BRIEF:
Would you return the data below exactly as it stands, with every picture left out?

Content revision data
___
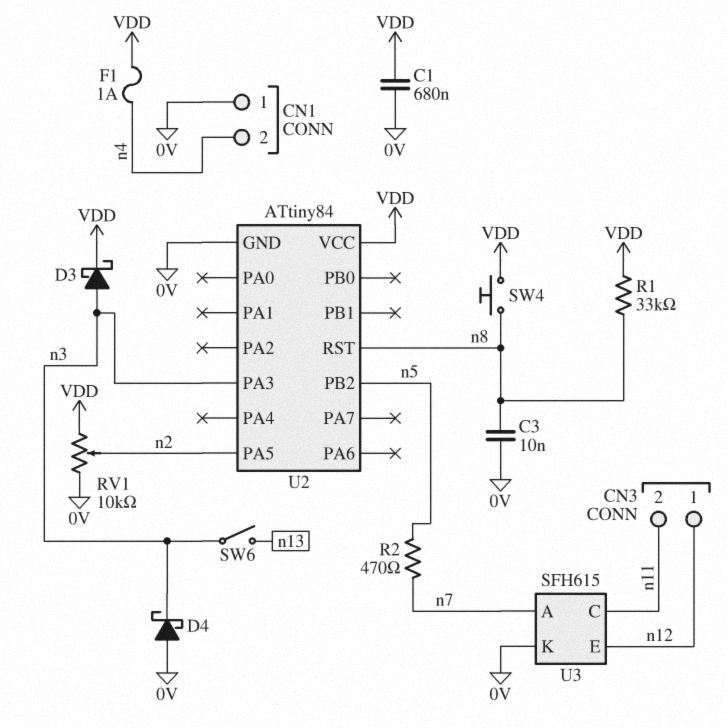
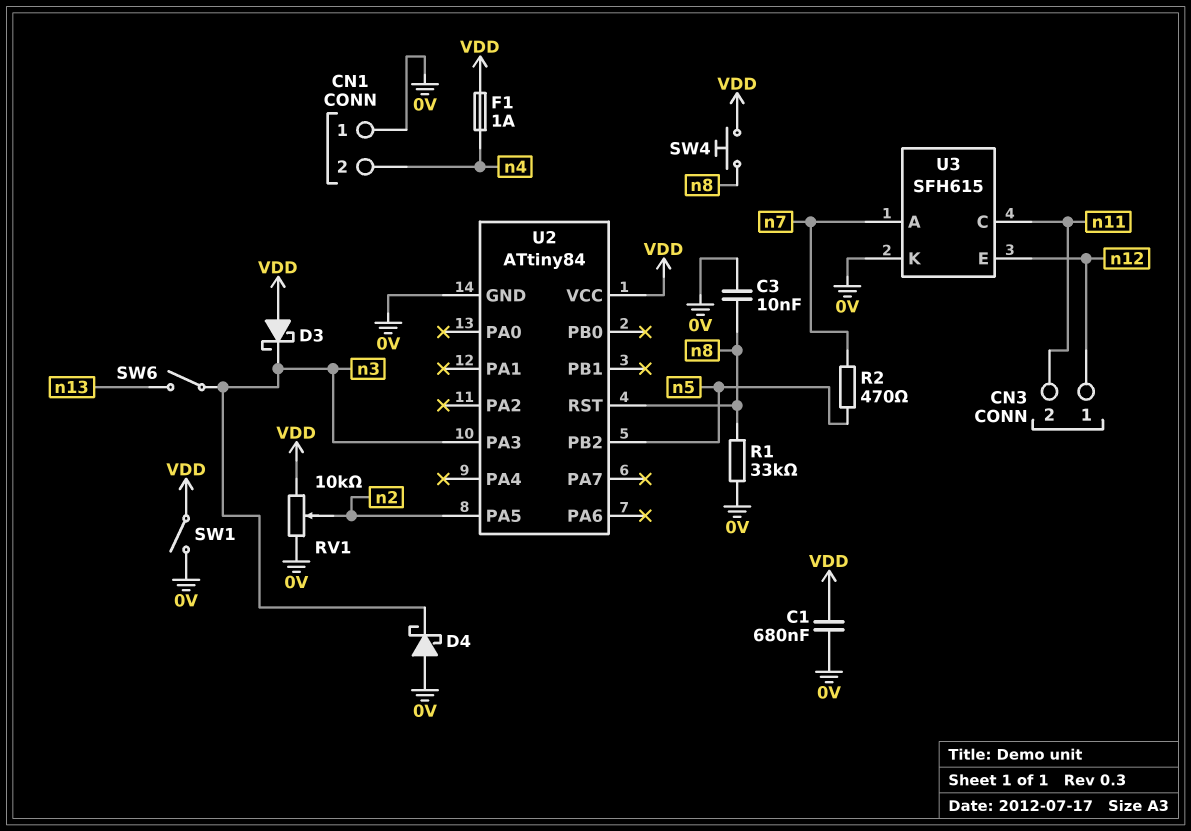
D3: schottky (A n3, K VDD) -> schottky (A VDD, K n3)
R1: 33k (VDD, n8) -> 33k (0V, n8)
SW1: none -> switch (0V, VDD)

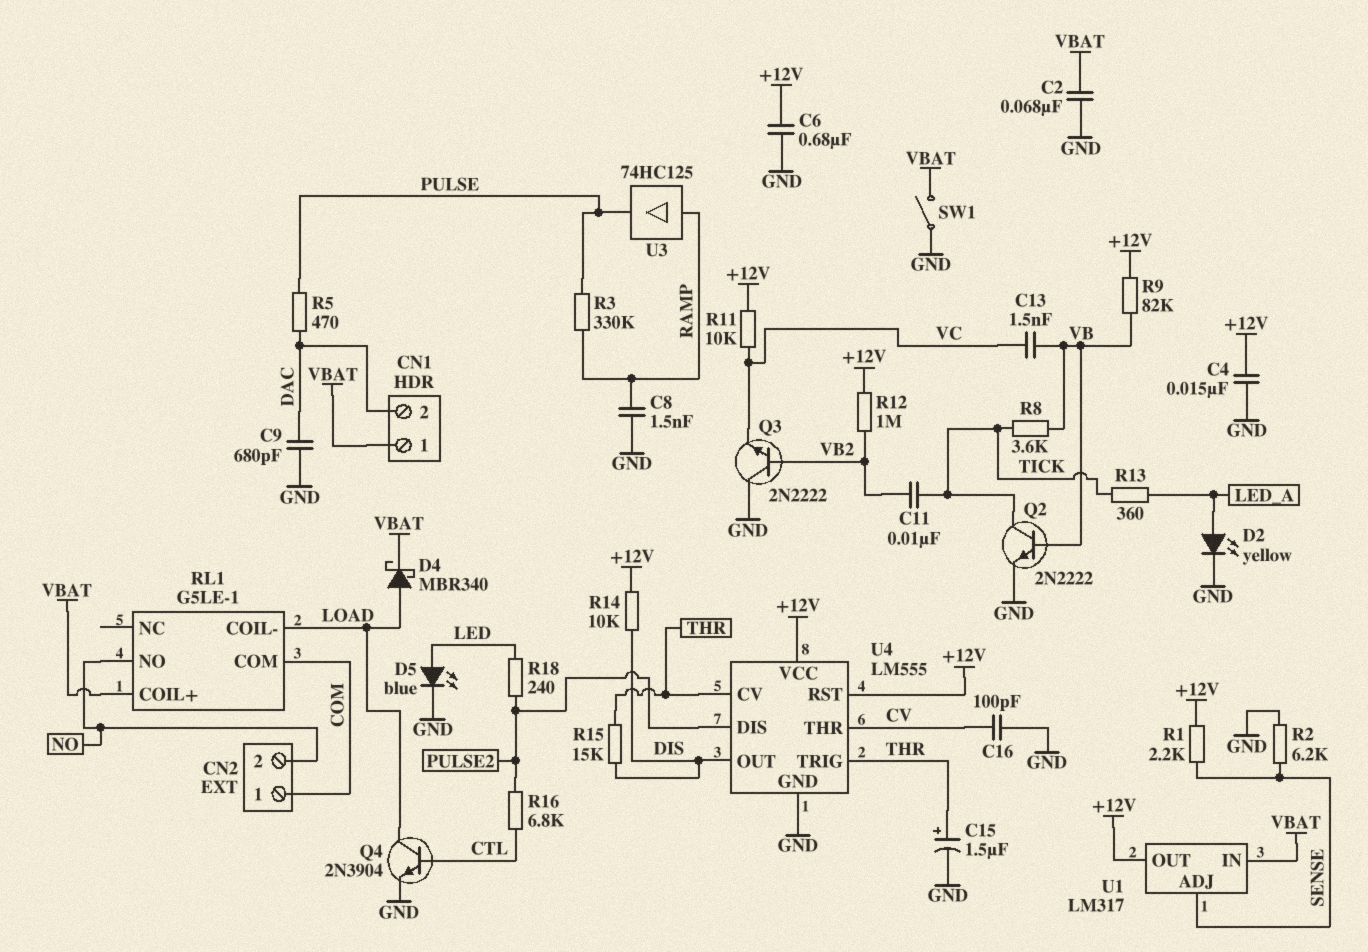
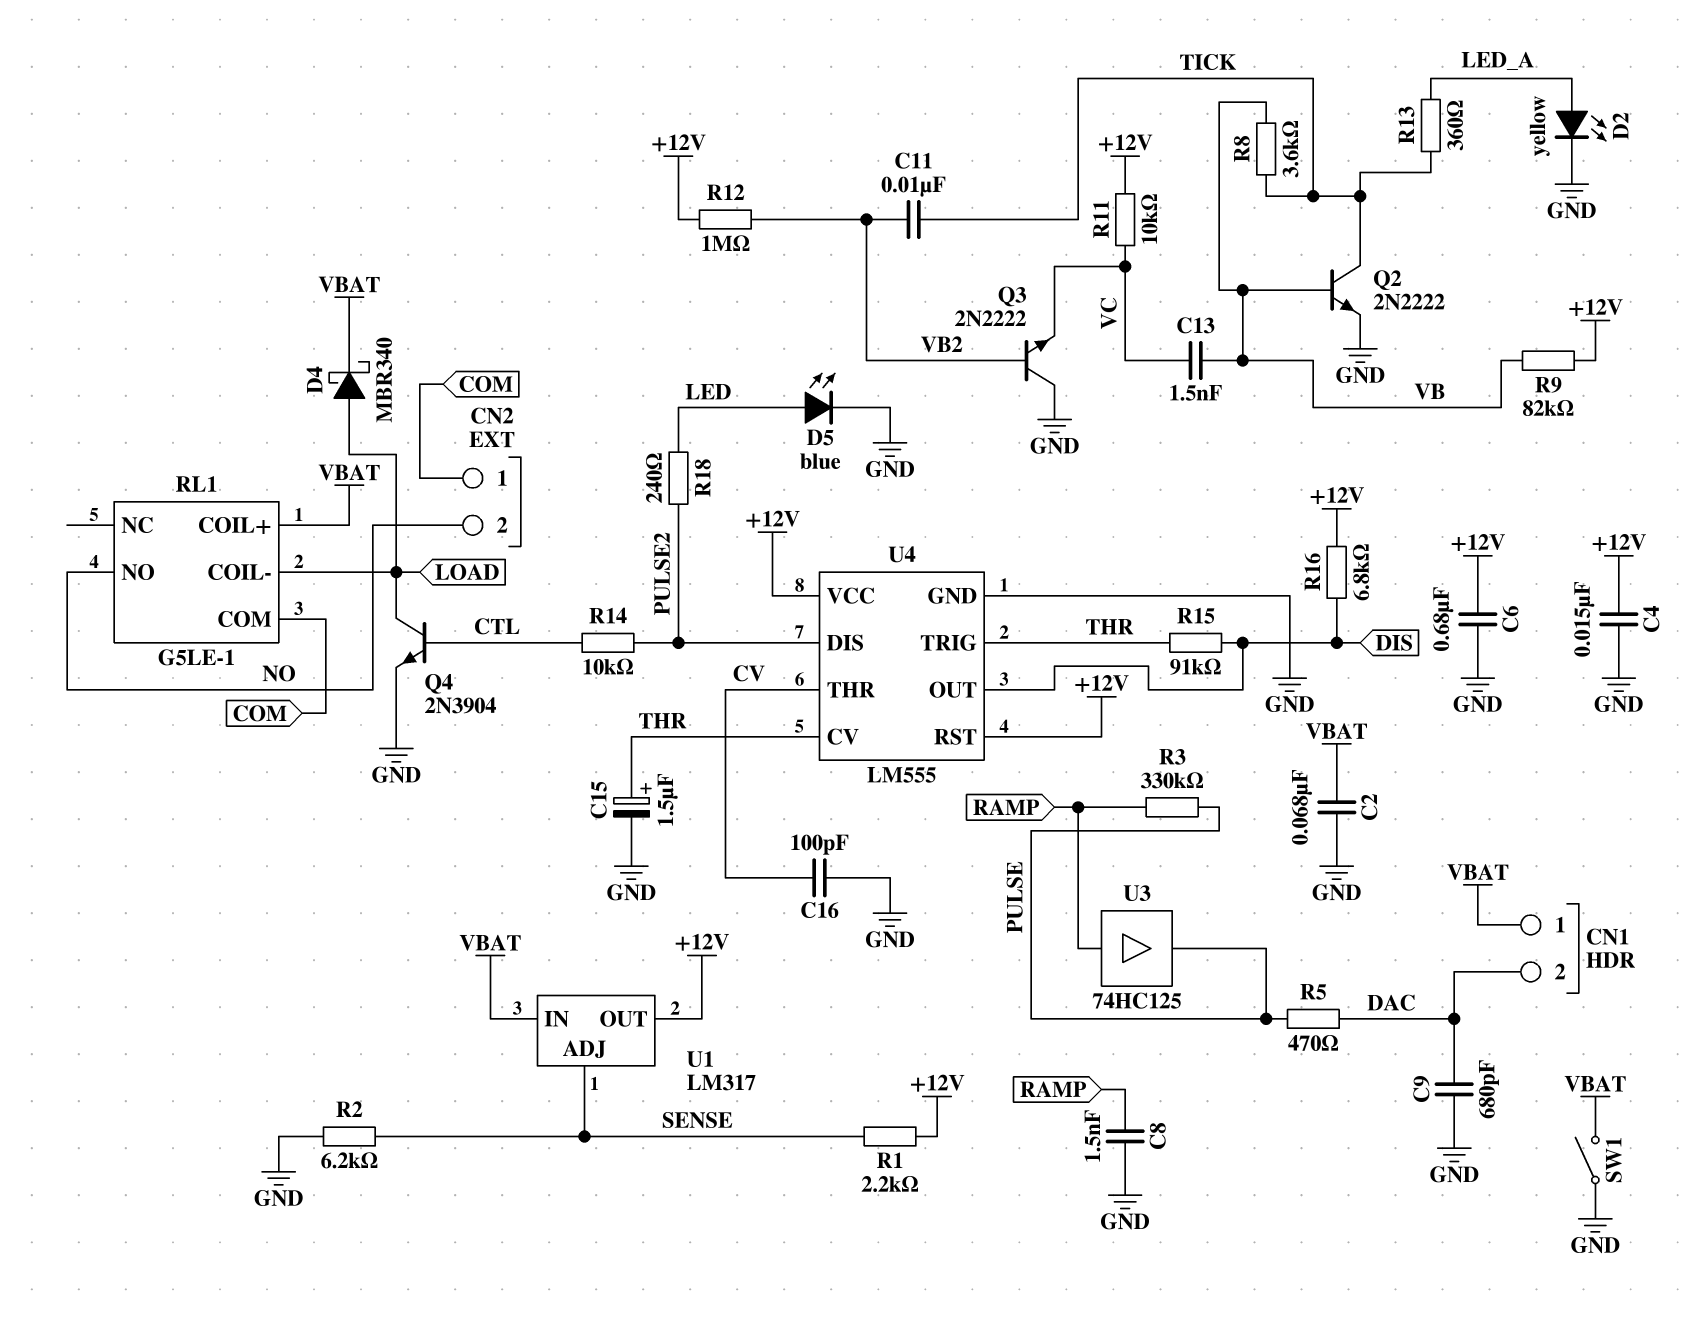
R14: 10k (+12V, DIS) -> 10k (CTL, PULSE2)
R15: 15k (DIS, THR) -> 91k (DIS, THR)
R16: 6.8k (CTL, PULSE2) -> 6.8k (+12V, DIS)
___
WRITTEN RESPONSE:
D3: schottky (A n3, K VDD) -> schottky (A VDD, K n3)
R1: 33k (VDD, n8) -> 33k (0V, n8)
SW1: none -> switch (0V, VDD)

R14: 10k (+12V, DIS) -> 10k (CTL, PULSE2)
R15: 15k (DIS, THR) -> 91k (DIS, THR)
R16: 6.8k (CTL, PULSE2) -> 6.8k (+12V, DIS)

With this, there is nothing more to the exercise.